### WORK REQUIRED
For the records below, print the lines from the line with "STEPPER2 pin IN4: D5 -> D3" through the line with "AUDIO2 pin RX: A5 -> B9" exactly as written; include both end lines and exclude the rest.

### AVAILABLE DATA
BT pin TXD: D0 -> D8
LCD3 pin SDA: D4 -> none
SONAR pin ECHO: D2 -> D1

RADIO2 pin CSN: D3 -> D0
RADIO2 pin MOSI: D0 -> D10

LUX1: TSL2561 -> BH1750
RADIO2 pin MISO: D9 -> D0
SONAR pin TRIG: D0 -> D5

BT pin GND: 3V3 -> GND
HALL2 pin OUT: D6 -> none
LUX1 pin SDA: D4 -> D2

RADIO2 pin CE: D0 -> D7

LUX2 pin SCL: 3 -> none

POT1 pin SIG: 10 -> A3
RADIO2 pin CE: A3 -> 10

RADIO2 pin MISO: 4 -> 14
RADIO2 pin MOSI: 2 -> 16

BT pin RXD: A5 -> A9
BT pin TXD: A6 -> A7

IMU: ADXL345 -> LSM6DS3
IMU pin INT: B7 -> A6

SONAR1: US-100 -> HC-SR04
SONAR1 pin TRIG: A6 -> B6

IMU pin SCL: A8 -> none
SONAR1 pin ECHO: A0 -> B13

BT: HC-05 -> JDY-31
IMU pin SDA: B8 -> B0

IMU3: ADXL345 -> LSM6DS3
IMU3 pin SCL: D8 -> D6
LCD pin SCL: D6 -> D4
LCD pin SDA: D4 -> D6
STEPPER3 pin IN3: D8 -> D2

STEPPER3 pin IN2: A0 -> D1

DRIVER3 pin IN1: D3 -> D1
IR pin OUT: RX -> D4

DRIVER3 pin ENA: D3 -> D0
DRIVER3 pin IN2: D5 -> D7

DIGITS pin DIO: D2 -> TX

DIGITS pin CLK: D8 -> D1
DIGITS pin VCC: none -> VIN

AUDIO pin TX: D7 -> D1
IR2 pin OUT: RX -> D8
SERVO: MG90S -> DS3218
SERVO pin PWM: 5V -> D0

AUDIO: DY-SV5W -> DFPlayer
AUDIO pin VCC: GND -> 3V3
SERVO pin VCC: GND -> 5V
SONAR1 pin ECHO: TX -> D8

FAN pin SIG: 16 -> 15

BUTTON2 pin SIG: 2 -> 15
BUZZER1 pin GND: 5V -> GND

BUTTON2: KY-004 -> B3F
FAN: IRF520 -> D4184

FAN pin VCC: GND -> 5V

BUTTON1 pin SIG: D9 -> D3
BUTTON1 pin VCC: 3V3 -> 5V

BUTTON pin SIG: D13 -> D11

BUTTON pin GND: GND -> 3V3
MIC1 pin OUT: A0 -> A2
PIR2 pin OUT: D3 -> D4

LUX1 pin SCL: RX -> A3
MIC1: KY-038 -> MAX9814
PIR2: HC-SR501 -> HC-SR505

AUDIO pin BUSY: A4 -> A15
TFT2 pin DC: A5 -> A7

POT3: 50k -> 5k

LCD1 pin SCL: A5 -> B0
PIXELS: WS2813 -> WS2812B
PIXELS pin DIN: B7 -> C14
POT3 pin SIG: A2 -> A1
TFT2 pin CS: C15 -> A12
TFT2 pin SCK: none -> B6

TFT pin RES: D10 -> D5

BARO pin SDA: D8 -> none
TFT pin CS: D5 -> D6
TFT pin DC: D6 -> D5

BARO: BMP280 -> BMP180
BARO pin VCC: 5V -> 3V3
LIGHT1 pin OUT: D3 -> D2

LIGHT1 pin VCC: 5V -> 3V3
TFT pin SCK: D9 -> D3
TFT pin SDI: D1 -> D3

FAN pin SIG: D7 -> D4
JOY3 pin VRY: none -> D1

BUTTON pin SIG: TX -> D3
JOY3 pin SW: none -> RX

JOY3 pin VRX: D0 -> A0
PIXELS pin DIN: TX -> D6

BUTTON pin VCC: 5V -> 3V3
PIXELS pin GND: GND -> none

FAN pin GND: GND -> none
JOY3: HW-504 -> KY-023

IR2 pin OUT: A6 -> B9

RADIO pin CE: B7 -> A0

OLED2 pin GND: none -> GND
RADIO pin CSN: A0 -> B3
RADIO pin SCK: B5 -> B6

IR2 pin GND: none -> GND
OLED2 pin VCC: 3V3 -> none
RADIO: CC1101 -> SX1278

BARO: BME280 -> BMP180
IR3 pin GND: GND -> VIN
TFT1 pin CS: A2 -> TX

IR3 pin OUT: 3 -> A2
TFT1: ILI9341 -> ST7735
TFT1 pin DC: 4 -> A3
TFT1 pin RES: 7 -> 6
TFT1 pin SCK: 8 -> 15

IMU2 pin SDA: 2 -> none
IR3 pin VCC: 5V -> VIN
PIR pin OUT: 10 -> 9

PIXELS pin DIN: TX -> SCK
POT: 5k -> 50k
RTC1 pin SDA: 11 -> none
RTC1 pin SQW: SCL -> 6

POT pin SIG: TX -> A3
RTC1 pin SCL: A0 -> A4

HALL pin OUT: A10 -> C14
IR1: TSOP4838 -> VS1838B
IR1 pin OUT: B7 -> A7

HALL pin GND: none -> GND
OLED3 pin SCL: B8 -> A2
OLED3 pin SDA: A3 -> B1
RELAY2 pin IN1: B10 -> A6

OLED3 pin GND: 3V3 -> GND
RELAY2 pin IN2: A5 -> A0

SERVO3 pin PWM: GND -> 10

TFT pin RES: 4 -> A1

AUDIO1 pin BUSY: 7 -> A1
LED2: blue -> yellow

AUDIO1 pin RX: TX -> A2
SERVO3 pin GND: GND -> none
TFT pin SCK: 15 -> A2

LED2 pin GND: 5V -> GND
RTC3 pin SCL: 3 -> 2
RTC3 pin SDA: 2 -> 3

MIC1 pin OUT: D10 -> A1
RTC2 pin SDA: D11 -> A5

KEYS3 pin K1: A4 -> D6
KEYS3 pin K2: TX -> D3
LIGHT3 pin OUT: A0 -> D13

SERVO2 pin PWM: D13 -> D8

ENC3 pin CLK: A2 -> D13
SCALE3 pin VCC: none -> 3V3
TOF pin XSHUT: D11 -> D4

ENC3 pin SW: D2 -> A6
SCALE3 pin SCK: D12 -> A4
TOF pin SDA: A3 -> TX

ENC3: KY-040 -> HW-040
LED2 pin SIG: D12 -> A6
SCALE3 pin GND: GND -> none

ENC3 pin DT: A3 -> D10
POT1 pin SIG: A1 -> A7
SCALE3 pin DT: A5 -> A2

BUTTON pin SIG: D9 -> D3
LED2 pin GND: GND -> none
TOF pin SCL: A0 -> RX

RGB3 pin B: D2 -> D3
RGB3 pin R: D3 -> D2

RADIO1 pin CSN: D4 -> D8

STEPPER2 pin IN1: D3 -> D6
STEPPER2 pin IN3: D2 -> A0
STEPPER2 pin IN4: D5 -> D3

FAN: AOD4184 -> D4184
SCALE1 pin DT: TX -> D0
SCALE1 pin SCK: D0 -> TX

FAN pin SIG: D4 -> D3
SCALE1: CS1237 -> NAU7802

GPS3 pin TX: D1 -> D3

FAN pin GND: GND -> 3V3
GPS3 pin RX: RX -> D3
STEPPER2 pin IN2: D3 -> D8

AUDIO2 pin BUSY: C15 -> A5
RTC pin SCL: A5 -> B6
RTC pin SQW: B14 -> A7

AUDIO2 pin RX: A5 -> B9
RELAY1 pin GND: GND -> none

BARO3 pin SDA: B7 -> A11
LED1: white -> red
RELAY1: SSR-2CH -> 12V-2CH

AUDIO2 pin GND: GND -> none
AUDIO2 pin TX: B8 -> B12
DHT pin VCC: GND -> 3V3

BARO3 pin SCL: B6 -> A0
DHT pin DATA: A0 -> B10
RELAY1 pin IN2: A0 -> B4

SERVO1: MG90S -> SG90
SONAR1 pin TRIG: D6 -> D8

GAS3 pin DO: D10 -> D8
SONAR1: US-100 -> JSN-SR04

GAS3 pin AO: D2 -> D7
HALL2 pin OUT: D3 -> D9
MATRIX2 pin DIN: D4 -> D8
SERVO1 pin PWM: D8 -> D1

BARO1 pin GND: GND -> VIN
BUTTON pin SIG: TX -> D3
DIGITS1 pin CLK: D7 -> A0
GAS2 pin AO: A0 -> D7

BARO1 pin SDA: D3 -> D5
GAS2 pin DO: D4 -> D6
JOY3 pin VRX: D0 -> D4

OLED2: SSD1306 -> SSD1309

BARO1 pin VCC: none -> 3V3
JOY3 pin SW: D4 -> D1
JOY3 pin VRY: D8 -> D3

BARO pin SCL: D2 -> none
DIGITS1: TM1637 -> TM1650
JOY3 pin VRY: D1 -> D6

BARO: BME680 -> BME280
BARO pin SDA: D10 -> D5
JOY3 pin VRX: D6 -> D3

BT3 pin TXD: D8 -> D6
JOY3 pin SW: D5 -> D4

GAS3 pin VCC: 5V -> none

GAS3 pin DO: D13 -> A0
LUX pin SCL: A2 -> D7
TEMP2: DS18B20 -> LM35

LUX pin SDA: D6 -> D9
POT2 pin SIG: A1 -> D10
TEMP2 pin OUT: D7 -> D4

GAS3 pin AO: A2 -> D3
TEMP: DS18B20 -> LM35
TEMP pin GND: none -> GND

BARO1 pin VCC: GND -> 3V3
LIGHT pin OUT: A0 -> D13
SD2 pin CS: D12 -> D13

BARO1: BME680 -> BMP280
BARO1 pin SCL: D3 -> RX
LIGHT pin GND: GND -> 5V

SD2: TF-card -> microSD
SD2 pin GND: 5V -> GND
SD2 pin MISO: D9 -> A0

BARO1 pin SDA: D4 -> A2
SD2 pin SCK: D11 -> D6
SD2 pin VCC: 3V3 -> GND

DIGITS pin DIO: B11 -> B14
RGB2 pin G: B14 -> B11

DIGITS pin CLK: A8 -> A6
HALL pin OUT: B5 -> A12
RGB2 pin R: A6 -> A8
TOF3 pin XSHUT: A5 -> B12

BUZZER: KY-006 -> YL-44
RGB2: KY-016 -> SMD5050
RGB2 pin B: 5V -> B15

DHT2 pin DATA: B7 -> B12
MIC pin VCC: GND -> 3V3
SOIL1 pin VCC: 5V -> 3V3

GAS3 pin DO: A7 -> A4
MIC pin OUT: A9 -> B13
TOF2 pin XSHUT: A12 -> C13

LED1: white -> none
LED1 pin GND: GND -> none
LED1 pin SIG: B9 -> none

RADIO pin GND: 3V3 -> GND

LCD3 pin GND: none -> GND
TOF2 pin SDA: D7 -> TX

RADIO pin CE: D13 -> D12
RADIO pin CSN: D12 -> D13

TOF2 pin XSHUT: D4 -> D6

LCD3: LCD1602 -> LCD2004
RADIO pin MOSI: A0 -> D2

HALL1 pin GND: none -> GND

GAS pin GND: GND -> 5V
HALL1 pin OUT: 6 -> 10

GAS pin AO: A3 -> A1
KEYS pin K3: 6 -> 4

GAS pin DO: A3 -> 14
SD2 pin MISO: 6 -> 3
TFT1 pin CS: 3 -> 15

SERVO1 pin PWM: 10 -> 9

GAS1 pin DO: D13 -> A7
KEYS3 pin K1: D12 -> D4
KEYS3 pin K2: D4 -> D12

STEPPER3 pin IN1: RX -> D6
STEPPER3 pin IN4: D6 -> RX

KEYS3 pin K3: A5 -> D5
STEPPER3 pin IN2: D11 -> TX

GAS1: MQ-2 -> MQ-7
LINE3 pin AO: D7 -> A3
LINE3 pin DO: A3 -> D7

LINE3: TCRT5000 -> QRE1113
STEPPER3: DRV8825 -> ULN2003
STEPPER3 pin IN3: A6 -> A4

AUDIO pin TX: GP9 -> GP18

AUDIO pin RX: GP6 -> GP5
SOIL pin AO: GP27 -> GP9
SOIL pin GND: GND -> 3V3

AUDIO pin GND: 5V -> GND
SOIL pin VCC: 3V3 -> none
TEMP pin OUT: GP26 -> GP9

### RESULT FOR THIS TASK
STEPPER2 pin IN4: D5 -> D3

FAN: AOD4184 -> D4184
SCALE1 pin DT: TX -> D0
SCALE1 pin SCK: D0 -> TX

FAN pin SIG: D4 -> D3
SCALE1: CS1237 -> NAU7802

GPS3 pin TX: D1 -> D3

FAN pin GND: GND -> 3V3
GPS3 pin RX: RX -> D3
STEPPER2 pin IN2: D3 -> D8

AUDIO2 pin BUSY: C15 -> A5
RTC pin SCL: A5 -> B6
RTC pin SQW: B14 -> A7

AUDIO2 pin RX: A5 -> B9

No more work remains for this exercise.